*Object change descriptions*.
+ + + +

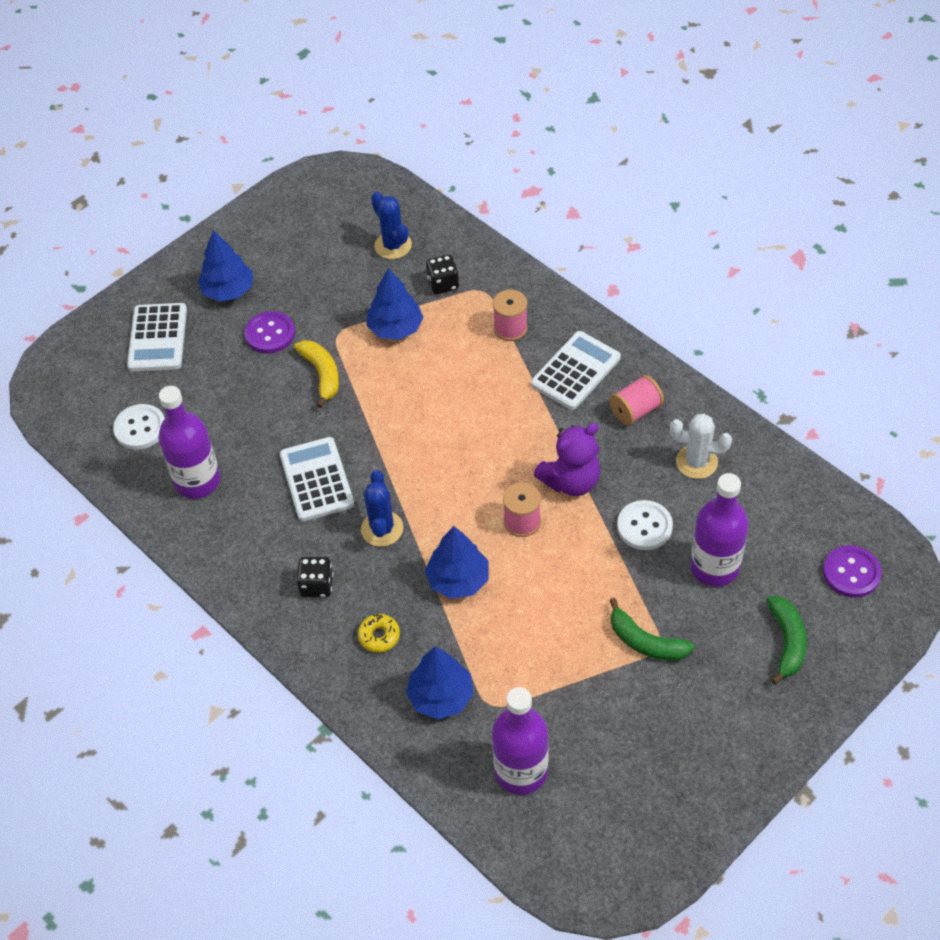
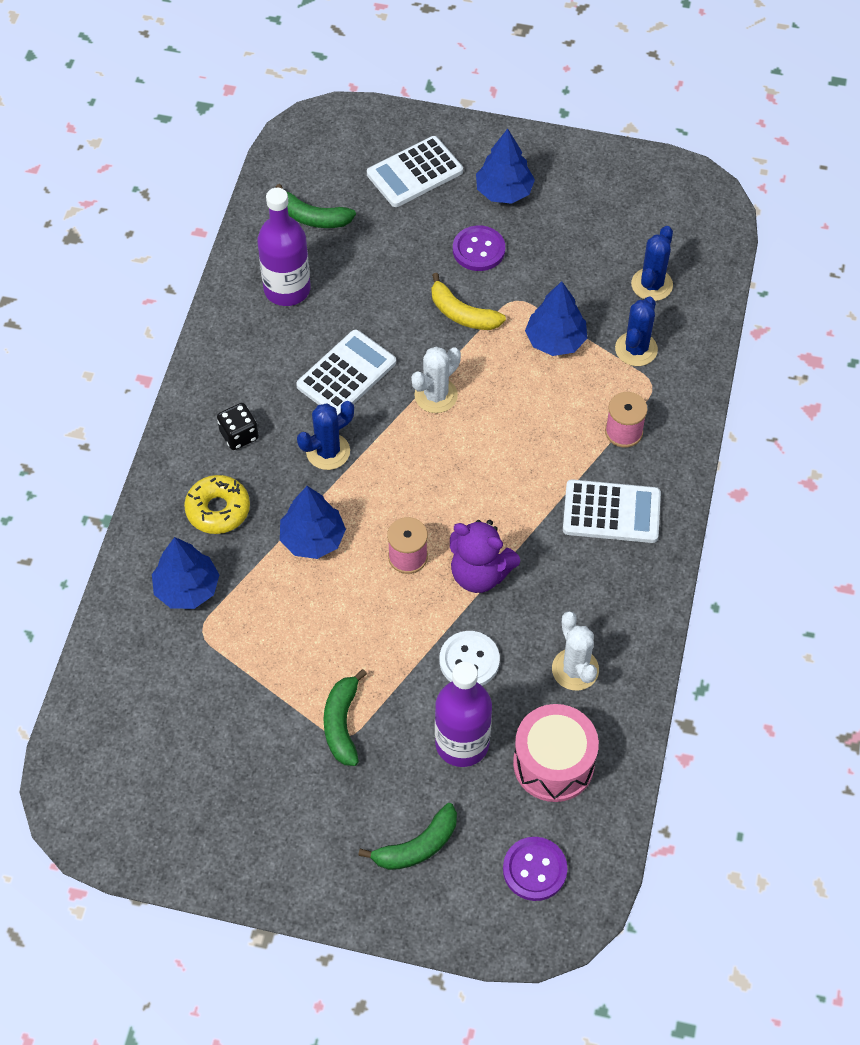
camera: 55 degrees right, 5 degrees up
(140, 428) = (313, 217): white button -> green banana
(322, 374) = (462, 314): yellow banana -> yellow banana turned 90 degrees clockwise
(379, 636) = (218, 509): yellow donut -> yellow donut, size x1.54
(385, 429) = (436, 395): none -> white cactus
(443, 284) = (636, 349): black dice -> blue cactus
(521, 771) = (150, 689): purple bottle -> none
(635, 410) = (600, 587): pink spool -> none
(768, 516) = (553, 763): none -> pink drum

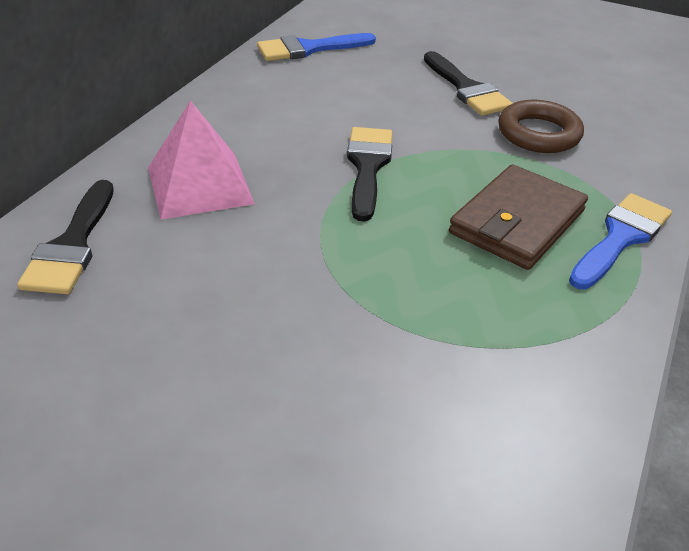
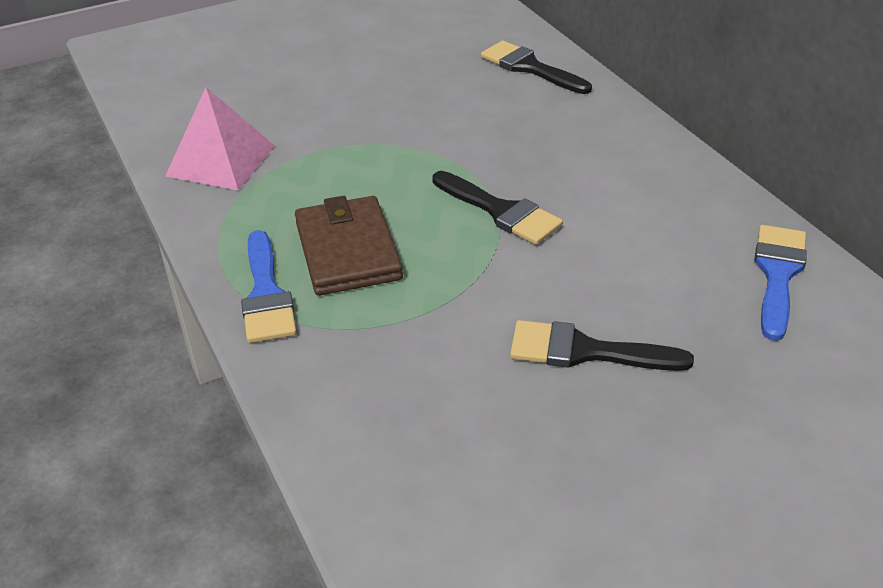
camera: 130 degrees right, 0 degrees up
(199, 185) = (553, 127): pink pyramid -> pink pyramid (220, 160)
(538, 133) = (448, 349): brown ring -> none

+ + + +

*Task statement*.
Retype only the lines from the line with "(385, 429) = (436, 395): none -> white cactus" through the last line of the data. Keep both ends and skip the pictures.

*Solved problem*.
(385, 429) = (436, 395): none -> white cactus
(443, 284) = (636, 349): black dice -> blue cactus
(521, 771) = (150, 689): purple bottle -> none
(635, 410) = (600, 587): pink spool -> none
(768, 516) = (553, 763): none -> pink drum

camera: 130 degrees right, 0 degrees up
(199, 185) = (553, 127): pink pyramid -> pink pyramid (220, 160)
(538, 133) = (448, 349): brown ring -> none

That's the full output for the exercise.